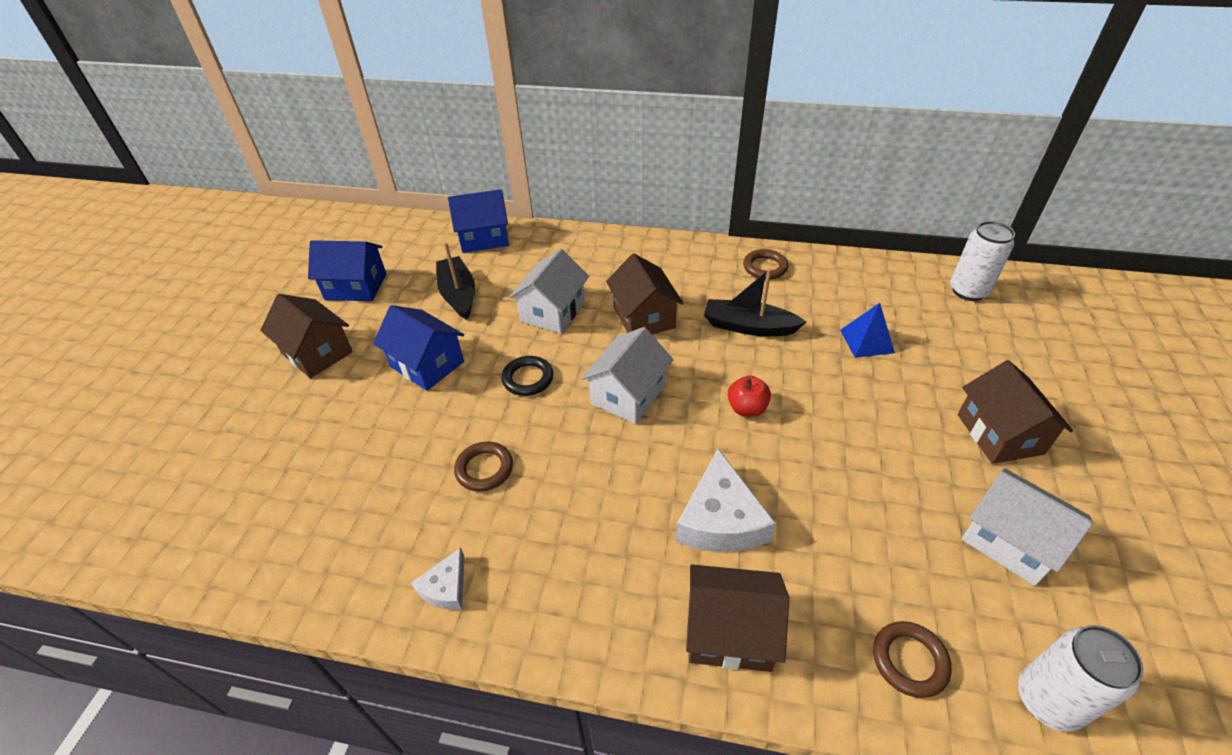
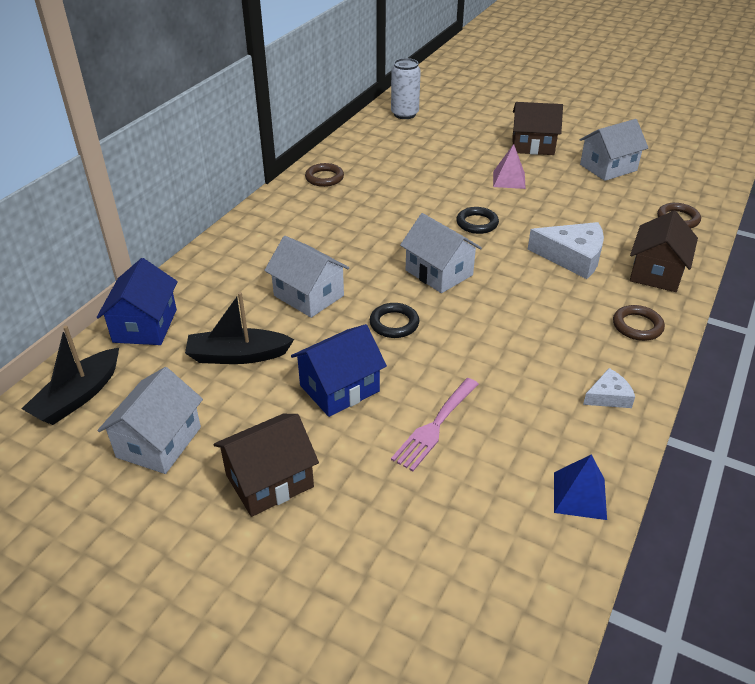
camera: 75 degrees left, 5 degrees down
blue house [308,240,386,301] -> white house [97,367,203,474]
white cheese [411,548,465,610] -> white cheese turned 60 degrees counterclockwise [583,368,635,408]
brown ring [454,442,513,492] -> brown ring moved to [613,305,665,341]
brown house [606,254,684,334] -> none
black boat [704,268,806,336] -> black boat moved to [21,326,119,425]
red apple [728,376,771,417] -> black ring [456,207,499,234]
blue pyramid [840,303,895,358] -> blue pyramid moved to [554,454,607,520]
white can [1018,625,1144,732] -> none
none -> pink fork [391,378,479,471]
none -> pink pyramid [493,144,526,189]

= = =

Work instruction -
Find where "black boat [704,268,806,336]" occurs in the data, and please write out that line through the last line exactly, with nothing else.

Solution to this problem -
black boat [704,268,806,336] -> black boat moved to [21,326,119,425]
red apple [728,376,771,417] -> black ring [456,207,499,234]
blue pyramid [840,303,895,358] -> blue pyramid moved to [554,454,607,520]
white can [1018,625,1144,732] -> none
none -> pink fork [391,378,479,471]
none -> pink pyramid [493,144,526,189]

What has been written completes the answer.